### INPUT

◇ ◇ ◇ ◇ ◇ ◇ ◇

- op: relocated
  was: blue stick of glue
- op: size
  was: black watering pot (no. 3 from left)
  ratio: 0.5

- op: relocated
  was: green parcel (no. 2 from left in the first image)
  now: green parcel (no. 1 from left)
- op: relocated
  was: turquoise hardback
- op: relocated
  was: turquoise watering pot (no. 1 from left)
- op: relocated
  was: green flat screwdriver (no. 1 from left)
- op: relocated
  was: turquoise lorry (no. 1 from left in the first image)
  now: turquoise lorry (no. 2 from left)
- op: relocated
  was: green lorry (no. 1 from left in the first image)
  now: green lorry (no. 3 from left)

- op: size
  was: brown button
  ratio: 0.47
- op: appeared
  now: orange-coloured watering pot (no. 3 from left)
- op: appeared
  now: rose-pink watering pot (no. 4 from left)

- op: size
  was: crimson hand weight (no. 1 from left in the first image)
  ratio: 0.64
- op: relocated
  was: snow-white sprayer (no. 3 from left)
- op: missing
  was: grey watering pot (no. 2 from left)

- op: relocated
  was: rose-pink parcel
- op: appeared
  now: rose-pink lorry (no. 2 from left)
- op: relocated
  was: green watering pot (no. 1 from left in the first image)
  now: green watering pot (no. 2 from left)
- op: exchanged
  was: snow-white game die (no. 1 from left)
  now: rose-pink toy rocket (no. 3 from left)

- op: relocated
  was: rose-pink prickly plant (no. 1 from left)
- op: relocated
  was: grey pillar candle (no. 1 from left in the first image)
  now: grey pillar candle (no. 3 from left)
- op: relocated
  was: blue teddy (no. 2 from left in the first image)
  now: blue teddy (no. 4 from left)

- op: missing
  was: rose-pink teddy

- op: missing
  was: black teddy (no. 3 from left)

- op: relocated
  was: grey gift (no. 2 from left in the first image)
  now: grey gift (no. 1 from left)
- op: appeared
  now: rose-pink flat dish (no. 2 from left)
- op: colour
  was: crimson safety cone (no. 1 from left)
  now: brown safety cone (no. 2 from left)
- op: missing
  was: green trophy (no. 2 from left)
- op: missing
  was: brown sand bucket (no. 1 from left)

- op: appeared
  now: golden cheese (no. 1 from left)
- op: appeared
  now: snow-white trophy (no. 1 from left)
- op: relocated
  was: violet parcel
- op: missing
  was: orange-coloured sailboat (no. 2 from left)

◇ ◇ ◇ ◇ ◇ ◇ ◇

### TASK DESCRIPTION
Scan the records above line by line, counting those where the word "white" appears, and give the count alone.

### EXPECTED OUTPUT
3